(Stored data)
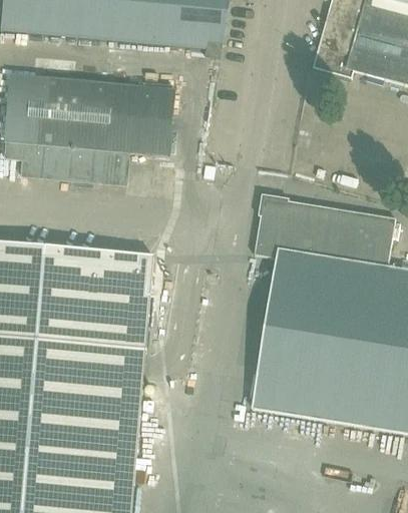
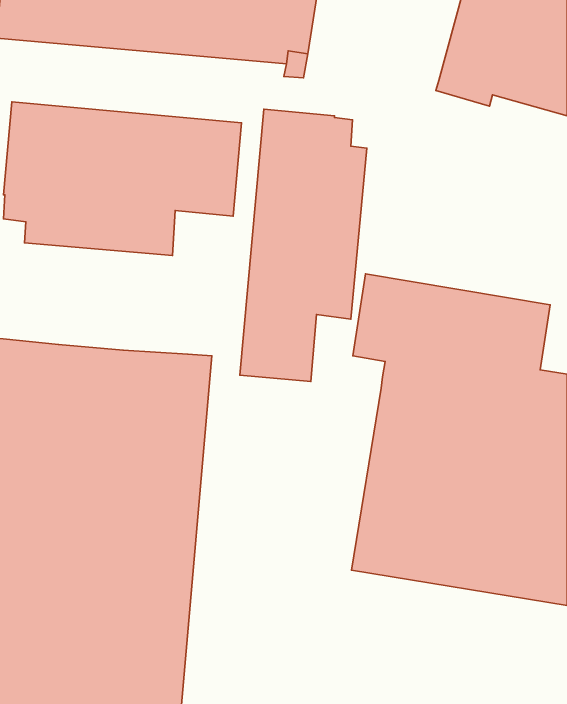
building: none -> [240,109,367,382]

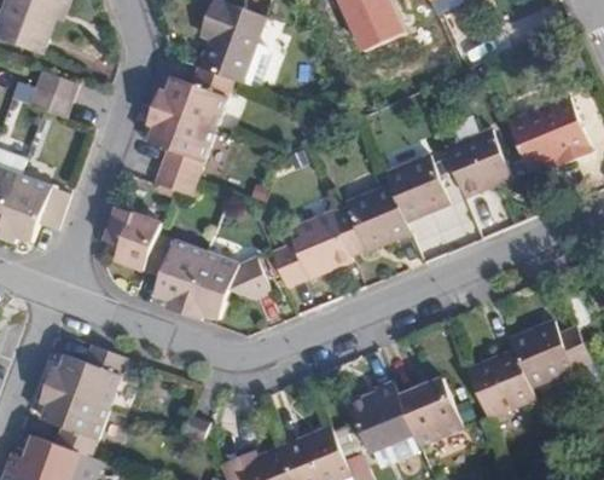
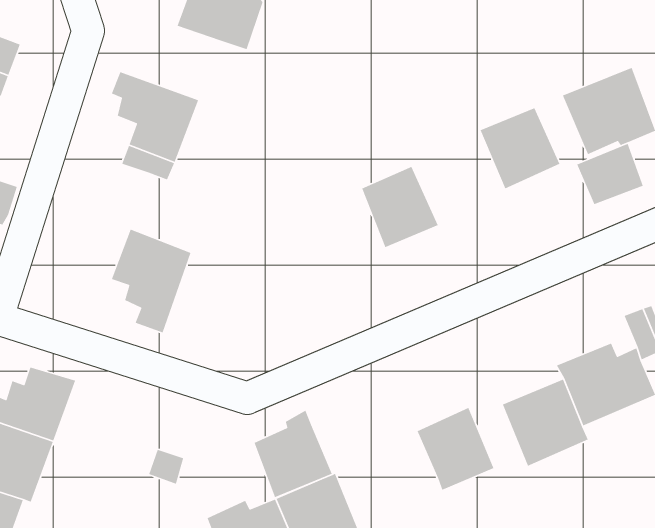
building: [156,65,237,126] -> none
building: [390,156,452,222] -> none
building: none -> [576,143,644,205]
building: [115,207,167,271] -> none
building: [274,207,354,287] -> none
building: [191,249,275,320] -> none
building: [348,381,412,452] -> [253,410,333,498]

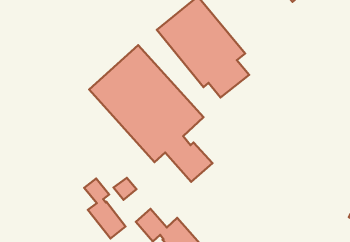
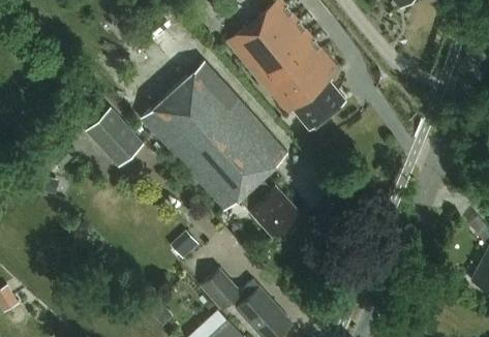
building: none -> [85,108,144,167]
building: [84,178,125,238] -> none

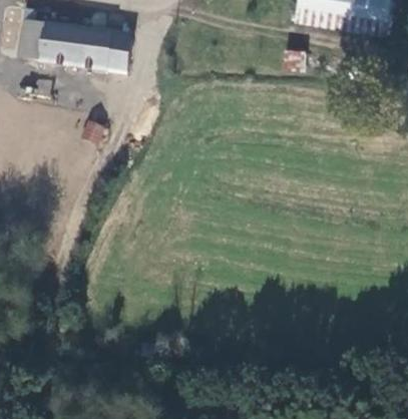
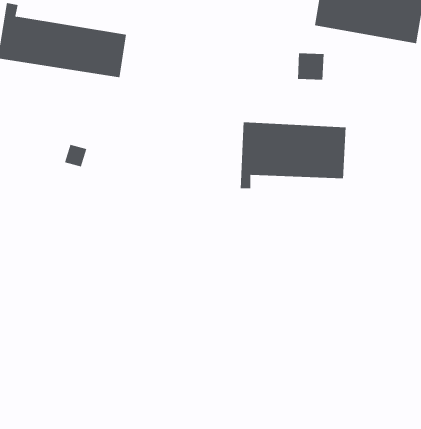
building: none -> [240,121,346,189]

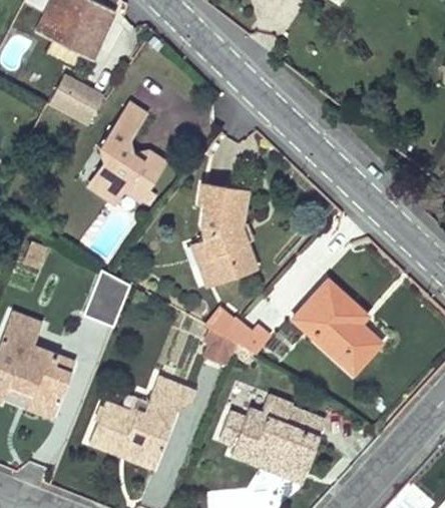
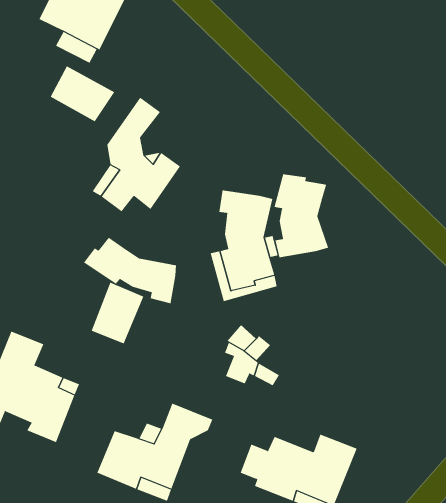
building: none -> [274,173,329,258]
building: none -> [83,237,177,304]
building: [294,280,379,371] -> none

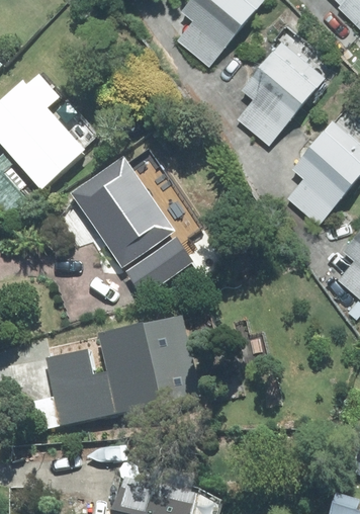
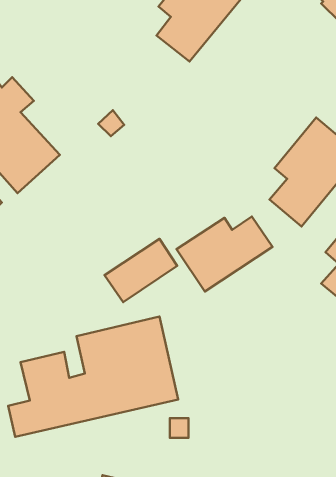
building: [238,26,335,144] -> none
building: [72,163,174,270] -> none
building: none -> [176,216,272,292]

Assigned task
Output each line above exactly. Skip the images.

Worked solution
building: none -> [240,109,367,382]

building: [156,65,237,126] -> none
building: [390,156,452,222] -> none
building: none -> [576,143,644,205]
building: [115,207,167,271] -> none
building: [274,207,354,287] -> none
building: [191,249,275,320] -> none
building: [348,381,412,452] -> [253,410,333,498]

building: none -> [85,108,144,167]
building: [84,178,125,238] -> none

building: none -> [240,121,346,189]

building: none -> [274,173,329,258]
building: none -> [83,237,177,304]
building: [294,280,379,371] -> none

building: [238,26,335,144] -> none
building: [72,163,174,270] -> none
building: none -> [176,216,272,292]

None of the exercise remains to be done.